====== Available data ======

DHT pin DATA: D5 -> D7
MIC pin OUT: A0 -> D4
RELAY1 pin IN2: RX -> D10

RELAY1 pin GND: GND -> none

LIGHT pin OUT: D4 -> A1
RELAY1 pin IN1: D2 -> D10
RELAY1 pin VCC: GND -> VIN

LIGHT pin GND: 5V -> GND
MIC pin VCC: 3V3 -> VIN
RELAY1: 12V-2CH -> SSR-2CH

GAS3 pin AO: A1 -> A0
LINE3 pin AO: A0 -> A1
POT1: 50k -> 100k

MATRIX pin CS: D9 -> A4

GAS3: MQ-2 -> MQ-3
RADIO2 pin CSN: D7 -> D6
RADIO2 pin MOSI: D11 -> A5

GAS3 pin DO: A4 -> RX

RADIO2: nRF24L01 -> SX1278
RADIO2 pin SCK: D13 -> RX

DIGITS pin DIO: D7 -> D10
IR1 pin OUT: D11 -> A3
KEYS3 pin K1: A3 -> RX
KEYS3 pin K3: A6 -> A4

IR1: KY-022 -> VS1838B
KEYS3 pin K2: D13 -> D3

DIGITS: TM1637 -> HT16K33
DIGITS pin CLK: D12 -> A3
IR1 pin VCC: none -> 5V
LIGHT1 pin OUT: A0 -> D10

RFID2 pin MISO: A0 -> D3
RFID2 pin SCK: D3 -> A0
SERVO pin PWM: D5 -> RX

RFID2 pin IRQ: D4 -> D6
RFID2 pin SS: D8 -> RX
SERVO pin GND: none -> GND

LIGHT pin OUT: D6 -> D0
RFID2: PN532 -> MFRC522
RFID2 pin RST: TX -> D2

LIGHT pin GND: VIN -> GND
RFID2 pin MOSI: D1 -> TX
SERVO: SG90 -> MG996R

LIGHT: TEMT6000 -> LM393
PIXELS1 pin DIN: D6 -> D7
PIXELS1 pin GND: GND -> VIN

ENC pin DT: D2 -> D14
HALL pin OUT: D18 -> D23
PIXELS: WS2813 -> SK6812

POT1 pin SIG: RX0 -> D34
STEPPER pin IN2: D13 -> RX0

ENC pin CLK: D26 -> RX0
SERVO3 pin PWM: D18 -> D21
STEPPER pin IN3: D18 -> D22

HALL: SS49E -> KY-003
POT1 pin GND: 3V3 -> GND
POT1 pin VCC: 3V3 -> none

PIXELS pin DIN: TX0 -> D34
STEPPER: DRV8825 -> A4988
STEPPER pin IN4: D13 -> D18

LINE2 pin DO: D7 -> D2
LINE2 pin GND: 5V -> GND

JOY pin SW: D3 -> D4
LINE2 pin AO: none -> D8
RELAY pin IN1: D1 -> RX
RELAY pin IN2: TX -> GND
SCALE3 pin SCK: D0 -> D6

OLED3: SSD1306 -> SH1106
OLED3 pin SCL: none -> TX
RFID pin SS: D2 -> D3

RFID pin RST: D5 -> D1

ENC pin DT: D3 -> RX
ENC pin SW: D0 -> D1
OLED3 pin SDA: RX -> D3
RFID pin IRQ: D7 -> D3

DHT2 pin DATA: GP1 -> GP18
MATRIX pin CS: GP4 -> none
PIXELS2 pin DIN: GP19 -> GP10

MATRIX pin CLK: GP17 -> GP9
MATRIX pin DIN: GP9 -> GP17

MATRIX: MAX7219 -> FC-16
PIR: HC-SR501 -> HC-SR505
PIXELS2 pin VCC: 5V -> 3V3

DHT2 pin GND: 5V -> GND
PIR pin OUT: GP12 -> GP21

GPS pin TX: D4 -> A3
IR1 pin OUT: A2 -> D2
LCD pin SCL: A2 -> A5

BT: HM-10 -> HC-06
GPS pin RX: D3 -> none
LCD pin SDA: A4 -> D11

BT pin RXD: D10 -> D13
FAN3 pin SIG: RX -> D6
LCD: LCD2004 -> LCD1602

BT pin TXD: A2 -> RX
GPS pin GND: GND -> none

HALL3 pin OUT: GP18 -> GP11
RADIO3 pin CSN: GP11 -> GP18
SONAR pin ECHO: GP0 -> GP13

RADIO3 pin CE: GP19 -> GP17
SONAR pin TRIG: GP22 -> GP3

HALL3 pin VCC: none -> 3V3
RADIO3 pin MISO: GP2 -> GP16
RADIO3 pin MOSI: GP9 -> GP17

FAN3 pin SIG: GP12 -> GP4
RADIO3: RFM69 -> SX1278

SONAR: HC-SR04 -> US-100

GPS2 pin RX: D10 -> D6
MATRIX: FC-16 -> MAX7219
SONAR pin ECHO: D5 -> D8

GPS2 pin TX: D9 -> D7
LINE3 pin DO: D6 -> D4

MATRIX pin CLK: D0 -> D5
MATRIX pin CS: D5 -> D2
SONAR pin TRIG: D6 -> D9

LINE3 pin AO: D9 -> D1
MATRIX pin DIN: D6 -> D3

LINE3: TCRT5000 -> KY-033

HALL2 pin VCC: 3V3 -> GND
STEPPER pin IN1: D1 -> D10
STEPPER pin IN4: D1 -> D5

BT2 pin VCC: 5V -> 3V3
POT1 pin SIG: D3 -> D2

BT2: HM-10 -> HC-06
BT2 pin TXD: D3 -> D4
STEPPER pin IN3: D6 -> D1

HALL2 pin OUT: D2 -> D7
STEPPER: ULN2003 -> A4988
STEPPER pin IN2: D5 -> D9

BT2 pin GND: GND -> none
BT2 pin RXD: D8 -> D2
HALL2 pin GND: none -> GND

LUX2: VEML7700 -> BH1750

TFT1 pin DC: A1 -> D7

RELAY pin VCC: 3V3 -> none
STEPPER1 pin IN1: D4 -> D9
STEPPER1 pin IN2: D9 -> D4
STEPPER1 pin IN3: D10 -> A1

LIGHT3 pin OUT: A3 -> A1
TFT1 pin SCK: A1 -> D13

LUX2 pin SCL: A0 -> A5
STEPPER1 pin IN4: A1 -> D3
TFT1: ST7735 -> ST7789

======

All of the records should be repeated precisely as written.

▶ **Task solution**
DHT pin DATA: D5 -> D7
MIC pin OUT: A0 -> D4
RELAY1 pin IN2: RX -> D10

RELAY1 pin GND: GND -> none

LIGHT pin OUT: D4 -> A1
RELAY1 pin IN1: D2 -> D10
RELAY1 pin VCC: GND -> VIN

LIGHT pin GND: 5V -> GND
MIC pin VCC: 3V3 -> VIN
RELAY1: 12V-2CH -> SSR-2CH

GAS3 pin AO: A1 -> A0
LINE3 pin AO: A0 -> A1
POT1: 50k -> 100k

MATRIX pin CS: D9 -> A4

GAS3: MQ-2 -> MQ-3
RADIO2 pin CSN: D7 -> D6
RADIO2 pin MOSI: D11 -> A5

GAS3 pin DO: A4 -> RX

RADIO2: nRF24L01 -> SX1278
RADIO2 pin SCK: D13 -> RX

DIGITS pin DIO: D7 -> D10
IR1 pin OUT: D11 -> A3
KEYS3 pin K1: A3 -> RX
KEYS3 pin K3: A6 -> A4

IR1: KY-022 -> VS1838B
KEYS3 pin K2: D13 -> D3

DIGITS: TM1637 -> HT16K33
DIGITS pin CLK: D12 -> A3
IR1 pin VCC: none -> 5V
LIGHT1 pin OUT: A0 -> D10

RFID2 pin MISO: A0 -> D3
RFID2 pin SCK: D3 -> A0
SERVO pin PWM: D5 -> RX

RFID2 pin IRQ: D4 -> D6
RFID2 pin SS: D8 -> RX
SERVO pin GND: none -> GND

LIGHT pin OUT: D6 -> D0
RFID2: PN532 -> MFRC522
RFID2 pin RST: TX -> D2

LIGHT pin GND: VIN -> GND
RFID2 pin MOSI: D1 -> TX
SERVO: SG90 -> MG996R

LIGHT: TEMT6000 -> LM393
PIXELS1 pin DIN: D6 -> D7
PIXELS1 pin GND: GND -> VIN

ENC pin DT: D2 -> D14
HALL pin OUT: D18 -> D23
PIXELS: WS2813 -> SK6812

POT1 pin SIG: RX0 -> D34
STEPPER pin IN2: D13 -> RX0

ENC pin CLK: D26 -> RX0
SERVO3 pin PWM: D18 -> D21
STEPPER pin IN3: D18 -> D22

HALL: SS49E -> KY-003
POT1 pin GND: 3V3 -> GND
POT1 pin VCC: 3V3 -> none

PIXELS pin DIN: TX0 -> D34
STEPPER: DRV8825 -> A4988
STEPPER pin IN4: D13 -> D18

LINE2 pin DO: D7 -> D2
LINE2 pin GND: 5V -> GND

JOY pin SW: D3 -> D4
LINE2 pin AO: none -> D8
RELAY pin IN1: D1 -> RX
RELAY pin IN2: TX -> GND
SCALE3 pin SCK: D0 -> D6

OLED3: SSD1306 -> SH1106
OLED3 pin SCL: none -> TX
RFID pin SS: D2 -> D3

RFID pin RST: D5 -> D1

ENC pin DT: D3 -> RX
ENC pin SW: D0 -> D1
OLED3 pin SDA: RX -> D3
RFID pin IRQ: D7 -> D3

DHT2 pin DATA: GP1 -> GP18
MATRIX pin CS: GP4 -> none
PIXELS2 pin DIN: GP19 -> GP10

MATRIX pin CLK: GP17 -> GP9
MATRIX pin DIN: GP9 -> GP17

MATRIX: MAX7219 -> FC-16
PIR: HC-SR501 -> HC-SR505
PIXELS2 pin VCC: 5V -> 3V3

DHT2 pin GND: 5V -> GND
PIR pin OUT: GP12 -> GP21

GPS pin TX: D4 -> A3
IR1 pin OUT: A2 -> D2
LCD pin SCL: A2 -> A5

BT: HM-10 -> HC-06
GPS pin RX: D3 -> none
LCD pin SDA: A4 -> D11

BT pin RXD: D10 -> D13
FAN3 pin SIG: RX -> D6
LCD: LCD2004 -> LCD1602

BT pin TXD: A2 -> RX
GPS pin GND: GND -> none

HALL3 pin OUT: GP18 -> GP11
RADIO3 pin CSN: GP11 -> GP18
SONAR pin ECHO: GP0 -> GP13

RADIO3 pin CE: GP19 -> GP17
SONAR pin TRIG: GP22 -> GP3

HALL3 pin VCC: none -> 3V3
RADIO3 pin MISO: GP2 -> GP16
RADIO3 pin MOSI: GP9 -> GP17

FAN3 pin SIG: GP12 -> GP4
RADIO3: RFM69 -> SX1278

SONAR: HC-SR04 -> US-100

GPS2 pin RX: D10 -> D6
MATRIX: FC-16 -> MAX7219
SONAR pin ECHO: D5 -> D8

GPS2 pin TX: D9 -> D7
LINE3 pin DO: D6 -> D4

MATRIX pin CLK: D0 -> D5
MATRIX pin CS: D5 -> D2
SONAR pin TRIG: D6 -> D9

LINE3 pin AO: D9 -> D1
MATRIX pin DIN: D6 -> D3

LINE3: TCRT5000 -> KY-033

HALL2 pin VCC: 3V3 -> GND
STEPPER pin IN1: D1 -> D10
STEPPER pin IN4: D1 -> D5

BT2 pin VCC: 5V -> 3V3
POT1 pin SIG: D3 -> D2

BT2: HM-10 -> HC-06
BT2 pin TXD: D3 -> D4
STEPPER pin IN3: D6 -> D1

HALL2 pin OUT: D2 -> D7
STEPPER: ULN2003 -> A4988
STEPPER pin IN2: D5 -> D9

BT2 pin GND: GND -> none
BT2 pin RXD: D8 -> D2
HALL2 pin GND: none -> GND

LUX2: VEML7700 -> BH1750

TFT1 pin DC: A1 -> D7

RELAY pin VCC: 3V3 -> none
STEPPER1 pin IN1: D4 -> D9
STEPPER1 pin IN2: D9 -> D4
STEPPER1 pin IN3: D10 -> A1

LIGHT3 pin OUT: A3 -> A1
TFT1 pin SCK: A1 -> D13

LUX2 pin SCL: A0 -> A5
STEPPER1 pin IN4: A1 -> D3
TFT1: ST7735 -> ST7789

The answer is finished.